• **What you will do**
Report each line from the data below that holds the word "strawberry".

[Items from a data source]

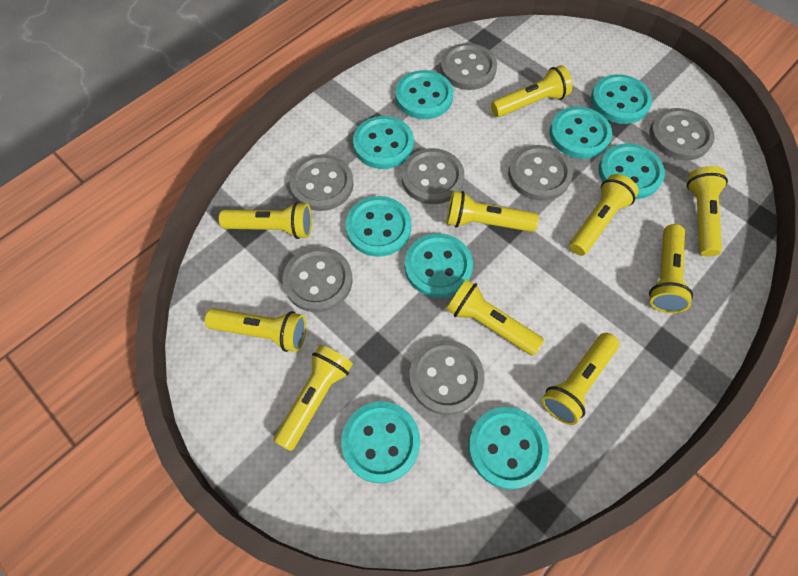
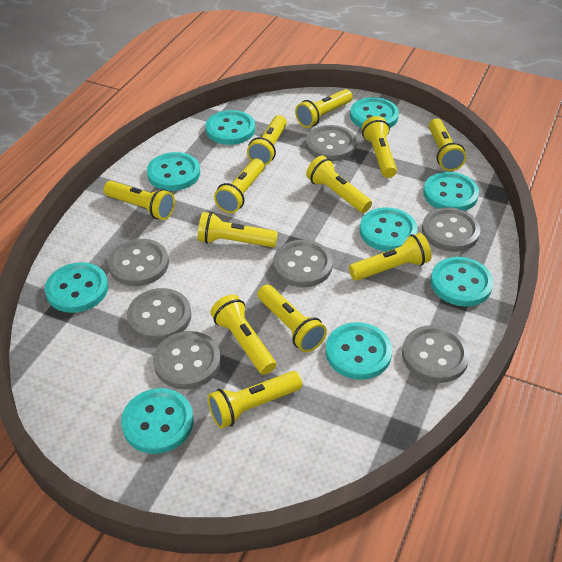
yellow flashlight: 10 -> 12

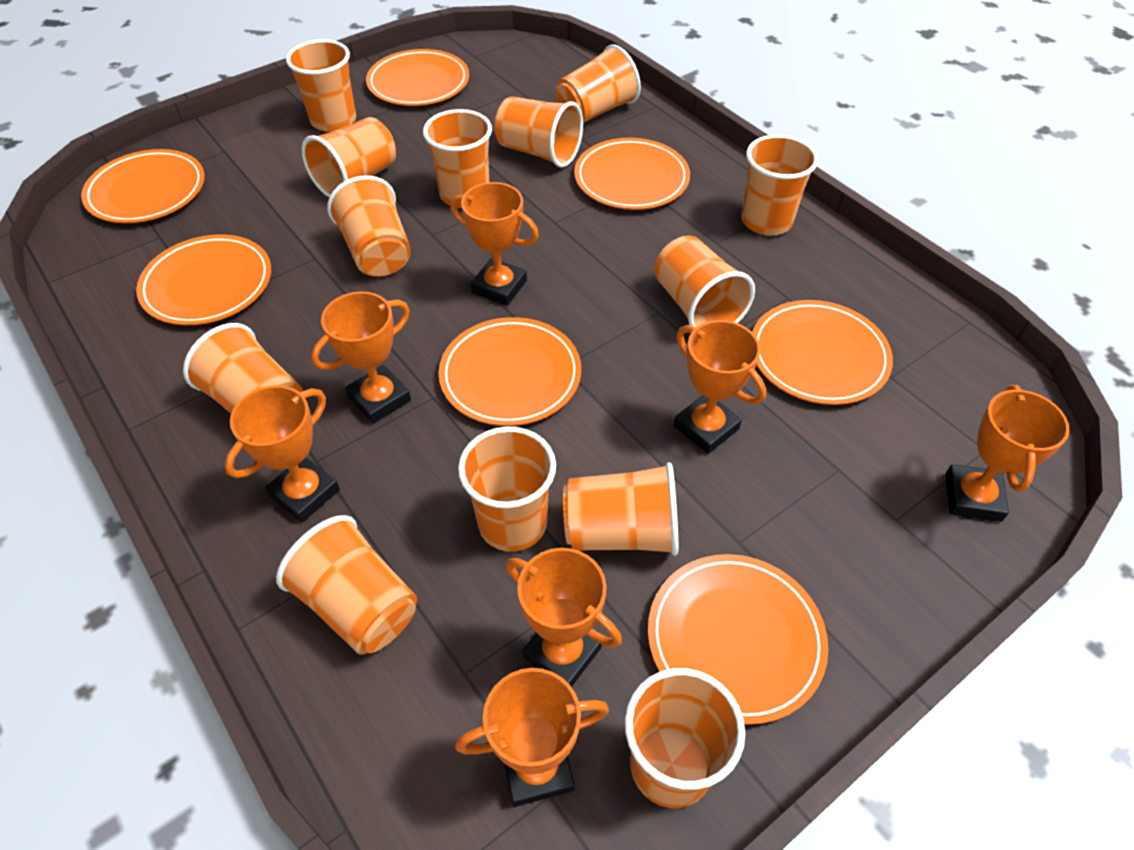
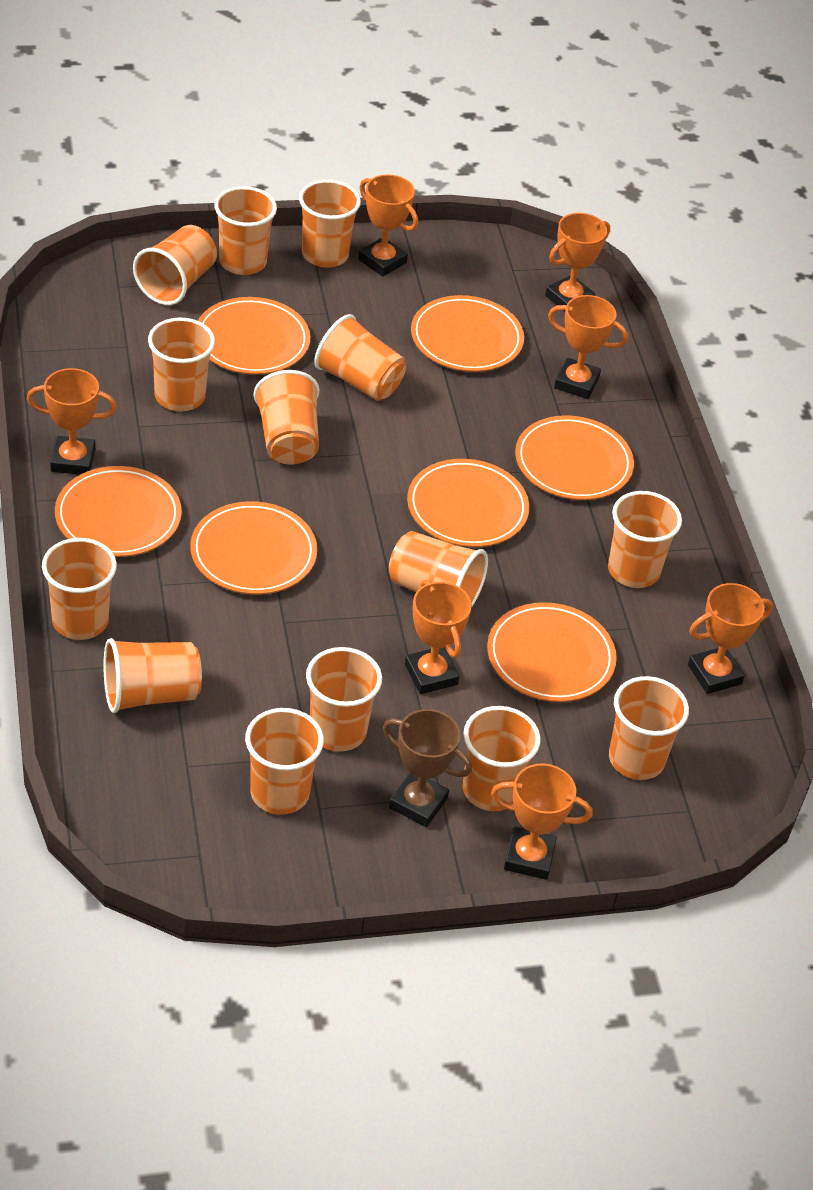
brown trophy: 0 -> 1
orange cup: 13 -> 14

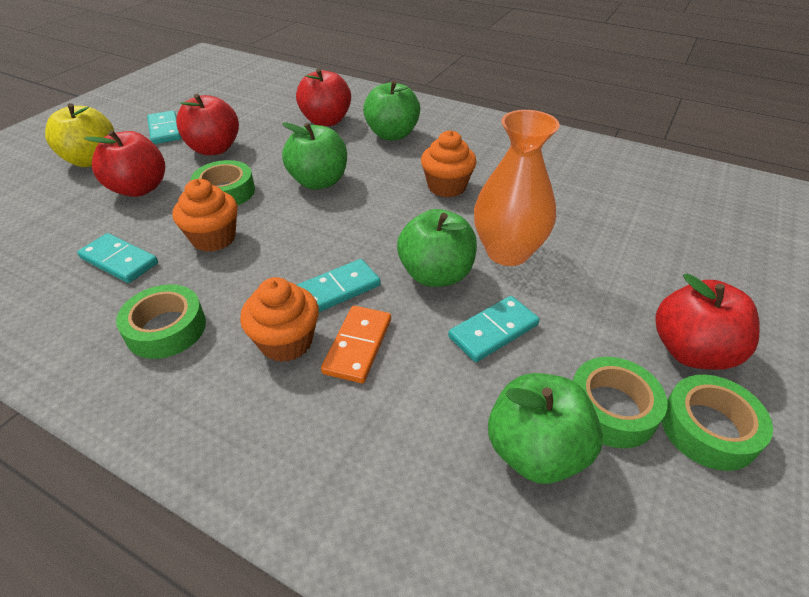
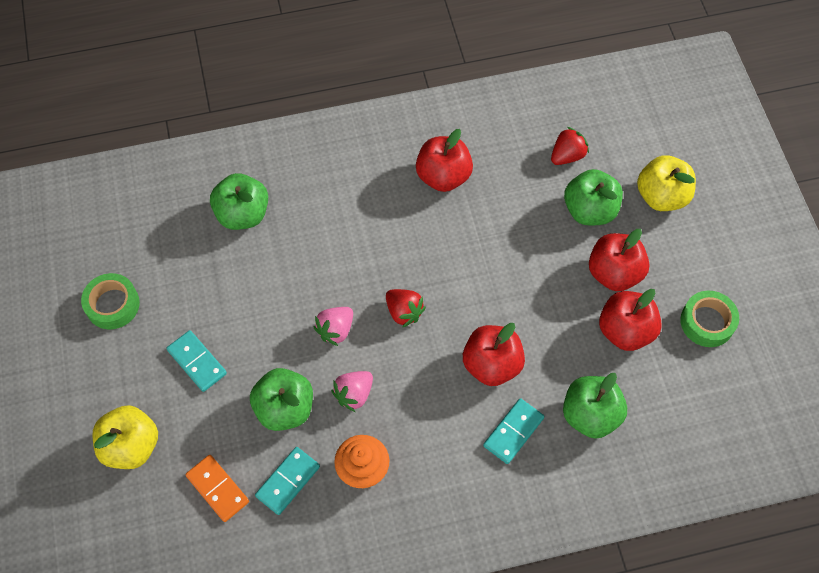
green tape: 4 -> 2
orange cupcake: 3 -> 1
orange vase: 1 -> 0
pink strawberry: 0 -> 2
red strawberry: 0 -> 2
turquoise domino: 4 -> 3
yellow apple: 1 -> 2

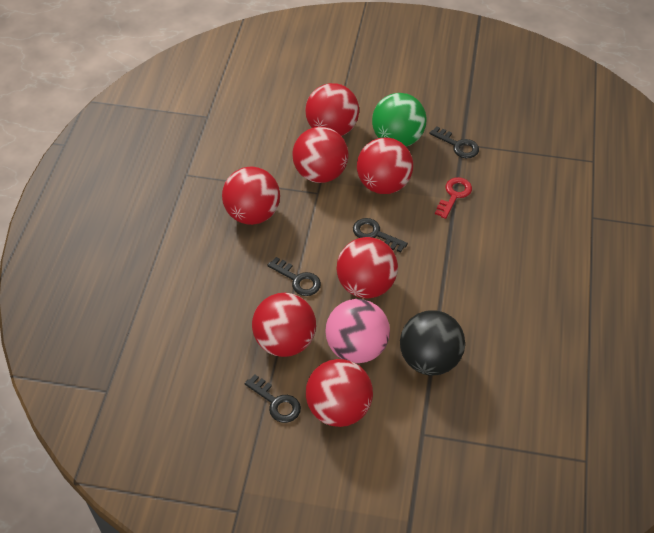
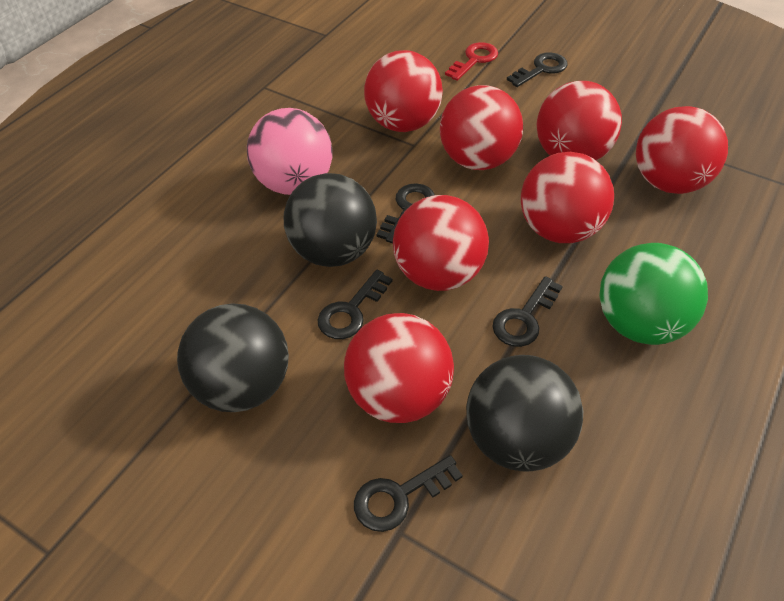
black ball: 1 -> 3
black key: 4 -> 5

• **Result of this exercise**
pink strawberry: 0 -> 2
red strawberry: 0 -> 2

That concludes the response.